*ASSIGNED TASK*:
In the data below, the answer is the run of lines from the line containing "camera: 70 degrees left, 15 degrees up" through the line containing "black button [443,177,479,193] -> none", both included; print it exactly and nothing else.

*TASK DATA*:
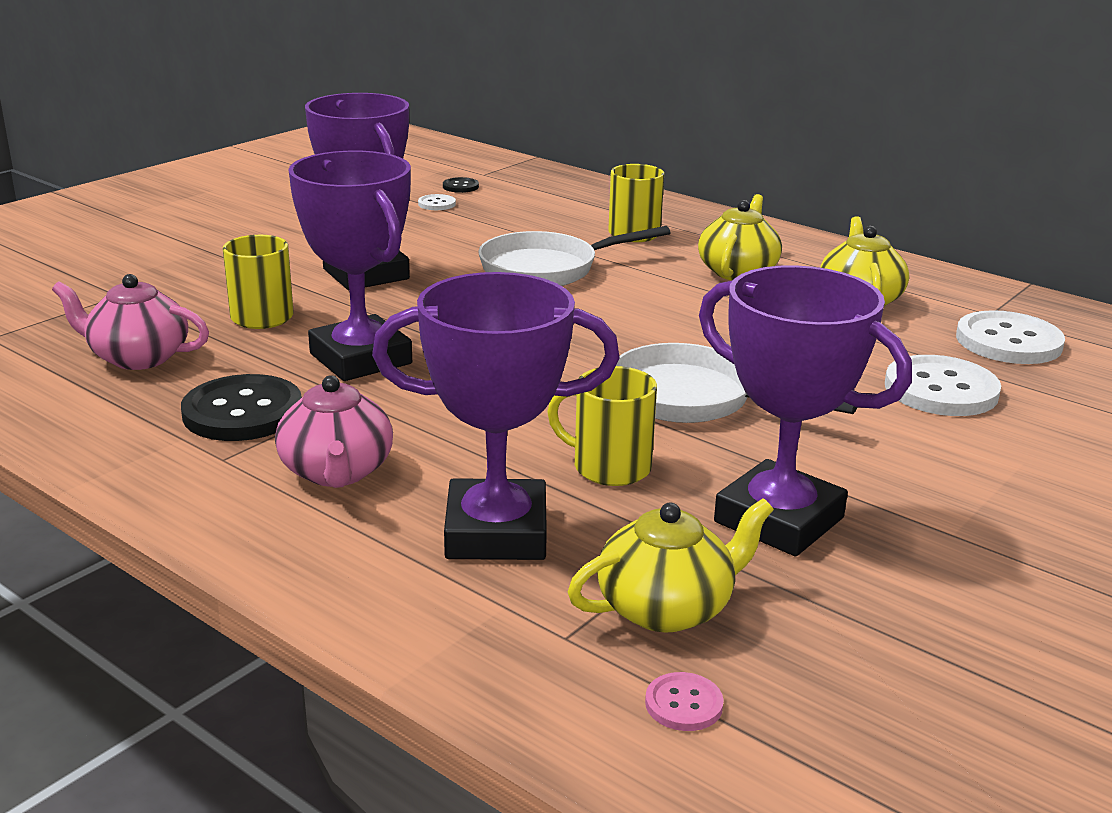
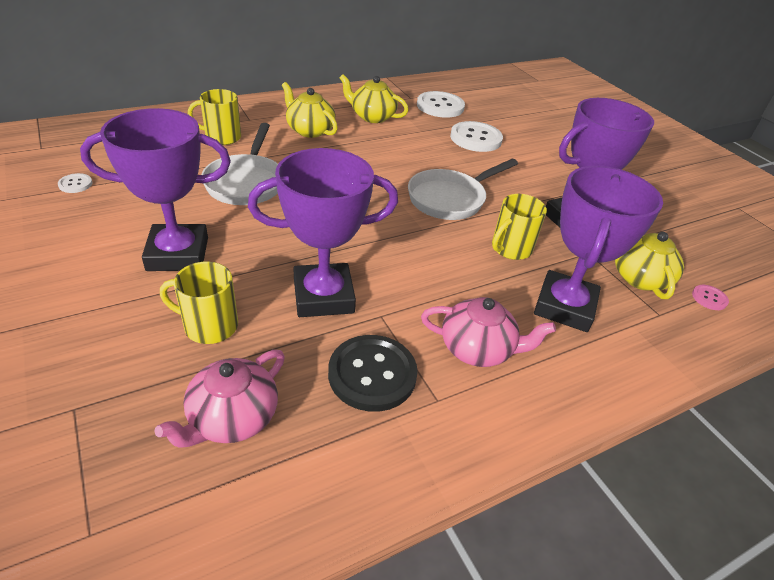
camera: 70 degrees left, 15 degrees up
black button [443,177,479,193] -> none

--

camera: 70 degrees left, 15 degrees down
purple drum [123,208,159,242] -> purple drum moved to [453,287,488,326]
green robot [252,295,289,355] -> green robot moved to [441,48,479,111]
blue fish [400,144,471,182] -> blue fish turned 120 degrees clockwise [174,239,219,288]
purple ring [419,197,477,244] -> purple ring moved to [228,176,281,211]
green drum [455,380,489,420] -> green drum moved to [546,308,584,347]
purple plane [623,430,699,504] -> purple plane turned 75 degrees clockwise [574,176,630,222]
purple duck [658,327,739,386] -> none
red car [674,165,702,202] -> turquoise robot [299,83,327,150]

---

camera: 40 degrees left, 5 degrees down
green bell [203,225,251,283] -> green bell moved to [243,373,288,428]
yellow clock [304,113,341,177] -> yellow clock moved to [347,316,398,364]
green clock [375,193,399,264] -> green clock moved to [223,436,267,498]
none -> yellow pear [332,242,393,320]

*SOLUTION FOR THIS EXERCISE*:
camera: 70 degrees left, 15 degrees up
black button [443,177,479,193] -> none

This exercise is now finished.